**What is required:** I need every line of the material below that includes the string "purple".

**Data supplied:**

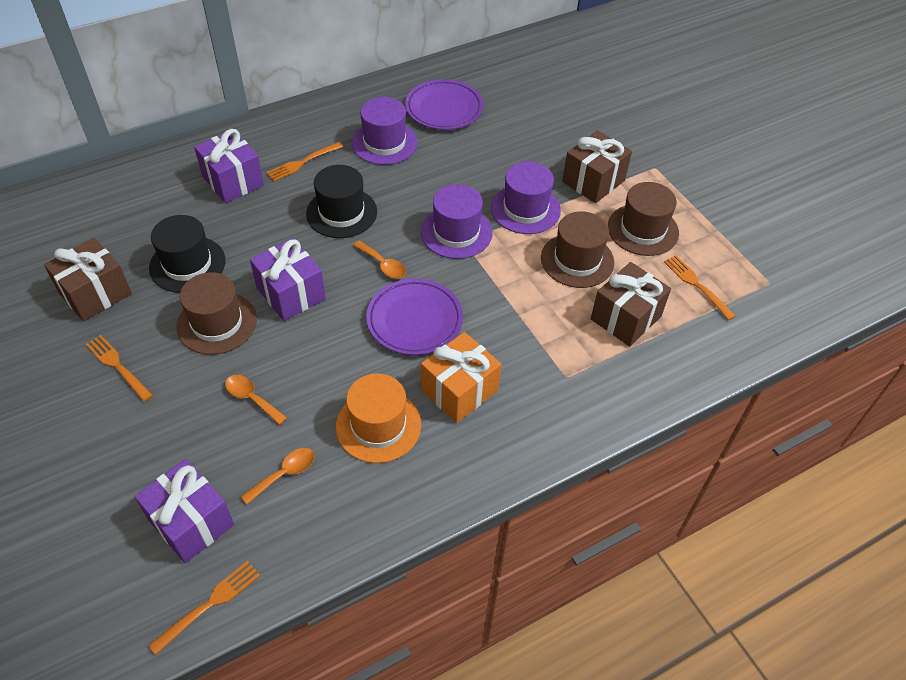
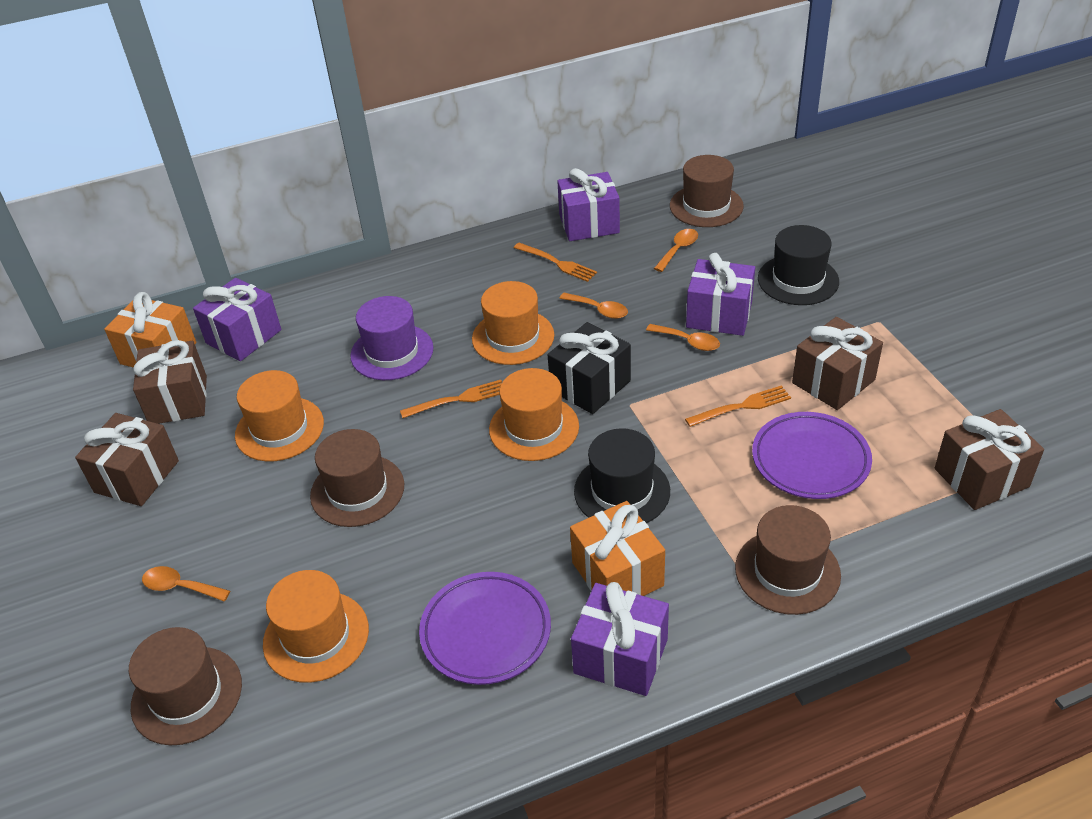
black gift: none = 0 -> [548,322,631,414] = 1
brown gift: [44,238,132,322] [562,130,632,203] [591,262,671,347] = 3 -> [75,413,179,506] [133,340,207,424] [792,317,883,410] [935,409,1044,510] = 4
brown hat: [177,272,257,355] [541,212,614,288] [608,182,679,256] = 3 -> [129,627,242,746] [310,429,404,527] [670,155,744,227] [735,505,841,615] = 4
orange fork: [86,335,153,402] [148,561,260,655] [266,142,344,182] [664,255,735,320] = 4 -> [400,380,502,418] [514,243,597,282] [685,385,791,427] = 3
orange gift: [421,332,502,423] = 1 -> [104,292,197,368] [570,501,665,596] = 2
orange hat: [336,373,421,463] = 1 -> [235,370,324,461] [263,570,369,683] [472,281,554,365] [489,368,579,461] = 4
orange spoon: [225,375,287,425] [241,448,315,504] [353,240,406,279] = 3 -> [142,566,230,601] [559,293,628,319] [646,324,720,351] [654,229,698,272] = 4
purple gift: [134,459,234,563] [194,129,264,203] [250,238,326,321] = 3 -> [193,278,281,361] [557,168,620,241] [571,582,669,696] [686,253,755,336] = 4
purple hat: [352,97,418,165] [421,184,493,259] [491,162,561,234] = 3 -> [350,296,434,380] = 1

**Answer below:**
purple gift: [134,459,234,563] [194,129,264,203] [250,238,326,321] = 3 -> [193,278,281,361] [557,168,620,241] [571,582,669,696] [686,253,755,336] = 4
purple hat: [352,97,418,165] [421,184,493,259] [491,162,561,234] = 3 -> [350,296,434,380] = 1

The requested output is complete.